======== Data shown
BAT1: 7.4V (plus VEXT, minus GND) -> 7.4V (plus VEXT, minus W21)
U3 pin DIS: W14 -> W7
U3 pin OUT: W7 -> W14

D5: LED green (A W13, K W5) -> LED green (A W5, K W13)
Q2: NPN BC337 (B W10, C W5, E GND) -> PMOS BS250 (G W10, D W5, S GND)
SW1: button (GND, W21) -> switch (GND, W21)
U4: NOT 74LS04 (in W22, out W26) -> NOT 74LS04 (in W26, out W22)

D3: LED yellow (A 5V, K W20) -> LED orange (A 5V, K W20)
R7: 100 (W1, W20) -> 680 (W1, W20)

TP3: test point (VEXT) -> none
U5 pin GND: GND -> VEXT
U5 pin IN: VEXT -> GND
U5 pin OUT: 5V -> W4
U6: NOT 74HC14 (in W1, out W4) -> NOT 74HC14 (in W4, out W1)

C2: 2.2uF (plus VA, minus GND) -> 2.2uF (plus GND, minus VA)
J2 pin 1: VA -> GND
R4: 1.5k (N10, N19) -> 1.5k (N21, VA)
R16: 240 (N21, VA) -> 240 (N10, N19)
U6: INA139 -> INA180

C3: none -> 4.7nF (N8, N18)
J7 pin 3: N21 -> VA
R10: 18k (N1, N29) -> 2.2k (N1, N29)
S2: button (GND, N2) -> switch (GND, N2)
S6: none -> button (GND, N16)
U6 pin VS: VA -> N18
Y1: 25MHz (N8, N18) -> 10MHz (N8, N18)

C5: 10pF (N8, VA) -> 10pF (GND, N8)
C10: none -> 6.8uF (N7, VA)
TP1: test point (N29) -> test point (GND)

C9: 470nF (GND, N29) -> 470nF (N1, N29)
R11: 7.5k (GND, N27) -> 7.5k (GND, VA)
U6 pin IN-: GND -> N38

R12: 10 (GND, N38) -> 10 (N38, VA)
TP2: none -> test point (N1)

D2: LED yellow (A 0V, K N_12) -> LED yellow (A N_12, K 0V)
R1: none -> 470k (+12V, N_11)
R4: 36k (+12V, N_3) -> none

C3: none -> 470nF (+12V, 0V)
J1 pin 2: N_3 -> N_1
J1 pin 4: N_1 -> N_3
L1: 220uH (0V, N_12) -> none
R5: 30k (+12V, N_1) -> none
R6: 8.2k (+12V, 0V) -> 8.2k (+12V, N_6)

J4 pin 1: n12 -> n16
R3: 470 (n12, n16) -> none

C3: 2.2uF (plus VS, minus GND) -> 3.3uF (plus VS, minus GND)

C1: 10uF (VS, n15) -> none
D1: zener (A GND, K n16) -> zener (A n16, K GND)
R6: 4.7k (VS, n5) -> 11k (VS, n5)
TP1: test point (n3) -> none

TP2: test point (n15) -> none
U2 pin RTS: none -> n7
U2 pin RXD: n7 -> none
================
Problem details
Output the full listing exactly, please.

Solved exercise
BAT1: 7.4V (plus VEXT, minus GND) -> 7.4V (plus VEXT, minus W21)
U3 pin DIS: W14 -> W7
U3 pin OUT: W7 -> W14

D5: LED green (A W13, K W5) -> LED green (A W5, K W13)
Q2: NPN BC337 (B W10, C W5, E GND) -> PMOS BS250 (G W10, D W5, S GND)
SW1: button (GND, W21) -> switch (GND, W21)
U4: NOT 74LS04 (in W22, out W26) -> NOT 74LS04 (in W26, out W22)

D3: LED yellow (A 5V, K W20) -> LED orange (A 5V, K W20)
R7: 100 (W1, W20) -> 680 (W1, W20)

TP3: test point (VEXT) -> none
U5 pin GND: GND -> VEXT
U5 pin IN: VEXT -> GND
U5 pin OUT: 5V -> W4
U6: NOT 74HC14 (in W1, out W4) -> NOT 74HC14 (in W4, out W1)

C2: 2.2uF (plus VA, minus GND) -> 2.2uF (plus GND, minus VA)
J2 pin 1: VA -> GND
R4: 1.5k (N10, N19) -> 1.5k (N21, VA)
R16: 240 (N21, VA) -> 240 (N10, N19)
U6: INA139 -> INA180

C3: none -> 4.7nF (N8, N18)
J7 pin 3: N21 -> VA
R10: 18k (N1, N29) -> 2.2k (N1, N29)
S2: button (GND, N2) -> switch (GND, N2)
S6: none -> button (GND, N16)
U6 pin VS: VA -> N18
Y1: 25MHz (N8, N18) -> 10MHz (N8, N18)

C5: 10pF (N8, VA) -> 10pF (GND, N8)
C10: none -> 6.8uF (N7, VA)
TP1: test point (N29) -> test point (GND)

C9: 470nF (GND, N29) -> 470nF (N1, N29)
R11: 7.5k (GND, N27) -> 7.5k (GND, VA)
U6 pin IN-: GND -> N38

R12: 10 (GND, N38) -> 10 (N38, VA)
TP2: none -> test point (N1)

D2: LED yellow (A 0V, K N_12) -> LED yellow (A N_12, K 0V)
R1: none -> 470k (+12V, N_11)
R4: 36k (+12V, N_3) -> none

C3: none -> 470nF (+12V, 0V)
J1 pin 2: N_3 -> N_1
J1 pin 4: N_1 -> N_3
L1: 220uH (0V, N_12) -> none
R5: 30k (+12V, N_1) -> none
R6: 8.2k (+12V, 0V) -> 8.2k (+12V, N_6)

J4 pin 1: n12 -> n16
R3: 470 (n12, n16) -> none

C3: 2.2uF (plus VS, minus GND) -> 3.3uF (plus VS, minus GND)

C1: 10uF (VS, n15) -> none
D1: zener (A GND, K n16) -> zener (A n16, K GND)
R6: 4.7k (VS, n5) -> 11k (VS, n5)
TP1: test point (n3) -> none

TP2: test point (n15) -> none
U2 pin RTS: none -> n7
U2 pin RXD: n7 -> none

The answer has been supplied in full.